Work required:
Could you rewrite the rows between the line holding "You are a birdwatcher observing the" and the line holding "Question: Which object is the", inclusive, putting "brushed steel cabinet" wherever "matte gray cabinet" appears and changing nothing else?
────────────────
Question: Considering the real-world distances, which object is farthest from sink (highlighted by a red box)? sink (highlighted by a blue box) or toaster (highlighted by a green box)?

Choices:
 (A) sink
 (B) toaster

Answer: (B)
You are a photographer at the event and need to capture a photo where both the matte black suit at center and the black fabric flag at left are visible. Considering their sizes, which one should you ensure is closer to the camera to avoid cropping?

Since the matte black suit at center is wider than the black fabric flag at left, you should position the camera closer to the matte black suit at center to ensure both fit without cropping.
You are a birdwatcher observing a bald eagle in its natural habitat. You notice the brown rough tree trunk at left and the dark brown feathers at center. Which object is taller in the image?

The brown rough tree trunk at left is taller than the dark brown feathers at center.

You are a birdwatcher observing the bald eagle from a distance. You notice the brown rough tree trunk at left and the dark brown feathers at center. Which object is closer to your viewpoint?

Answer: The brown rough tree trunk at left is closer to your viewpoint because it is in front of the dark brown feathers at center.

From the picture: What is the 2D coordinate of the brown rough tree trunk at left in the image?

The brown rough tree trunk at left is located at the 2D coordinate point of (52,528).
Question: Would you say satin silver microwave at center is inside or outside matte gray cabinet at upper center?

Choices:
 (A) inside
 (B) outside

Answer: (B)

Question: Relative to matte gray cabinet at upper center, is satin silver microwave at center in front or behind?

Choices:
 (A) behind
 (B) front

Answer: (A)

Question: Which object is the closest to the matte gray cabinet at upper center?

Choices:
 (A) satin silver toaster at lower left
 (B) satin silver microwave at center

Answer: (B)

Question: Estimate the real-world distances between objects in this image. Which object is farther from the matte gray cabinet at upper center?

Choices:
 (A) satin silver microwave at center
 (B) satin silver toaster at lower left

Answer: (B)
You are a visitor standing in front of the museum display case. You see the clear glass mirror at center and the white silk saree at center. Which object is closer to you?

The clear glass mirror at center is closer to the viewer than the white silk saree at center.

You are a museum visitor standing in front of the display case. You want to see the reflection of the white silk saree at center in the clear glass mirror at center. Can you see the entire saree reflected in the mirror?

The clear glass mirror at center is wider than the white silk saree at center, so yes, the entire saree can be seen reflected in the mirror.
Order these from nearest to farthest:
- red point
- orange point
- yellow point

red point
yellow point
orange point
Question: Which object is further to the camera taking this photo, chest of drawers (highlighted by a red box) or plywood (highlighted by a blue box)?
────────────────
Your response:
You are a birdwatcher observing the bald eagle from a distance. You notice the brown rough tree trunk at left and the dark brown feathers at center. Which object is closer to your viewpoint?

Answer: The brown rough tree trunk at left is closer to your viewpoint because it is in front of the dark brown feathers at center.

From the picture: What is the 2D coordinate of the brown rough tree trunk at left in the image?

The brown rough tree trunk at left is located at the 2D coordinate point of (52,528).
Question: Would you say satin silver microwave at center is inside or outside brushed steel cabinet at upper center?

Choices:
 (A) inside
 (B) outside

Answer: (B)

Question: Relative to brushed steel cabinet at upper center, is satin silver microwave at center in front or behind?

Choices:
 (A) behind
 (B) front

Answer: (A)

Question: Which object is the closest to the brushed steel cabinet at upper center?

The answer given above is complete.